# WORK TASK
Beginning with the line that holds "JP2 pin 2: N11 -> VEXT", retype the rest of the listing exactly, last line included.

# GIVEN RECORDS
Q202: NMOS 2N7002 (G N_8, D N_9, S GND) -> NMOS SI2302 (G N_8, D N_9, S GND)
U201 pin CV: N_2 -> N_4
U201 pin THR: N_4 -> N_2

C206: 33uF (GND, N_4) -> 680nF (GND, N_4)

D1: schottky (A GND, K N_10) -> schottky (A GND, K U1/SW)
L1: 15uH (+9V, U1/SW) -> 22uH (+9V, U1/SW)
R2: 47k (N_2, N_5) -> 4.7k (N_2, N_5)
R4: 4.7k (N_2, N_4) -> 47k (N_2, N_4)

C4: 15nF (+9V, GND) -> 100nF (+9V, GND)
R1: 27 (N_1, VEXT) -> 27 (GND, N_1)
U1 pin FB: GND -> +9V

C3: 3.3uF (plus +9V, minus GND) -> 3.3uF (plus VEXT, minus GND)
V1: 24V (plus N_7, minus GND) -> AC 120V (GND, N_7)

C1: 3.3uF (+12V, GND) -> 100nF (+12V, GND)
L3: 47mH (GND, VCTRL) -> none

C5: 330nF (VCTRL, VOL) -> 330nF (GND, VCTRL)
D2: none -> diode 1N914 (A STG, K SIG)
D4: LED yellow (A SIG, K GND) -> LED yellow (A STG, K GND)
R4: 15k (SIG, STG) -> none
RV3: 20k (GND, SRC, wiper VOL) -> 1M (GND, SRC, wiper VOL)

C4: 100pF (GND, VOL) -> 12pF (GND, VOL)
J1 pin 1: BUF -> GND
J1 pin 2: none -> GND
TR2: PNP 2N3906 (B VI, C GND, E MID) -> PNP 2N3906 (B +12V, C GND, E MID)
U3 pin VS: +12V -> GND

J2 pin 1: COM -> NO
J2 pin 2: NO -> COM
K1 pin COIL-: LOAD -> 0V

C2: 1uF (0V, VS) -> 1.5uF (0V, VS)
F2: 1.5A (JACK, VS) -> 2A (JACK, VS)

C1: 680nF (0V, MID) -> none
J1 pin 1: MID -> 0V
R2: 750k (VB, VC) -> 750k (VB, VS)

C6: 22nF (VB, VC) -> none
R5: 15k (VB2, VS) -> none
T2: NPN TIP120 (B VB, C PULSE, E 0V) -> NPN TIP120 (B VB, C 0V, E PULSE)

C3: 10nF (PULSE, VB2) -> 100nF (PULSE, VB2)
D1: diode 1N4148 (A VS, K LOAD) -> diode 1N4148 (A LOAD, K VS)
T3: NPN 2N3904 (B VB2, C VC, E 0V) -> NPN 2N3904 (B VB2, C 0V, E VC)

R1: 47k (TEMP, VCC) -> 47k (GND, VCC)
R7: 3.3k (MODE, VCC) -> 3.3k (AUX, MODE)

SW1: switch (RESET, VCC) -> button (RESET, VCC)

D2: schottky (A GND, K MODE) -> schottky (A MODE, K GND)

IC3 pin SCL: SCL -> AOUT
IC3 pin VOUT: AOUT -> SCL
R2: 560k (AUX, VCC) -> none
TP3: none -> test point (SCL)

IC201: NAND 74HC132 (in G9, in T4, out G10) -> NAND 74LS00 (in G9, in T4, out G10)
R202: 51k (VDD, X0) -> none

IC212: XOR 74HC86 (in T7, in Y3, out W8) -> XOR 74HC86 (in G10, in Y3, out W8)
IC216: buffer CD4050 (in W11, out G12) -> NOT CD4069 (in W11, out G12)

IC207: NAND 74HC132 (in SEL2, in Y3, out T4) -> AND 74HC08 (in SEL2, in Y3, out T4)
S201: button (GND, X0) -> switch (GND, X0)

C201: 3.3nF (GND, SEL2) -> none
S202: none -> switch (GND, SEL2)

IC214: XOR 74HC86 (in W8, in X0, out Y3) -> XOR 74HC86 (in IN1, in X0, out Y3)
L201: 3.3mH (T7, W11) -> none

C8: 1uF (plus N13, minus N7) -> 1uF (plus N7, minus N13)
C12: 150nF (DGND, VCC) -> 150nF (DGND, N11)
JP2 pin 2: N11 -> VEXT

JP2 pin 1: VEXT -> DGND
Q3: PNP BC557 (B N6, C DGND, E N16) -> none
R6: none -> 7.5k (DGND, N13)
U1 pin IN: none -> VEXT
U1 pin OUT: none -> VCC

# SOLUTION TO THE PROBLEM
JP2 pin 2: N11 -> VEXT

JP2 pin 1: VEXT -> DGND
Q3: PNP BC557 (B N6, C DGND, E N16) -> none
R6: none -> 7.5k (DGND, N13)
U1 pin IN: none -> VEXT
U1 pin OUT: none -> VCC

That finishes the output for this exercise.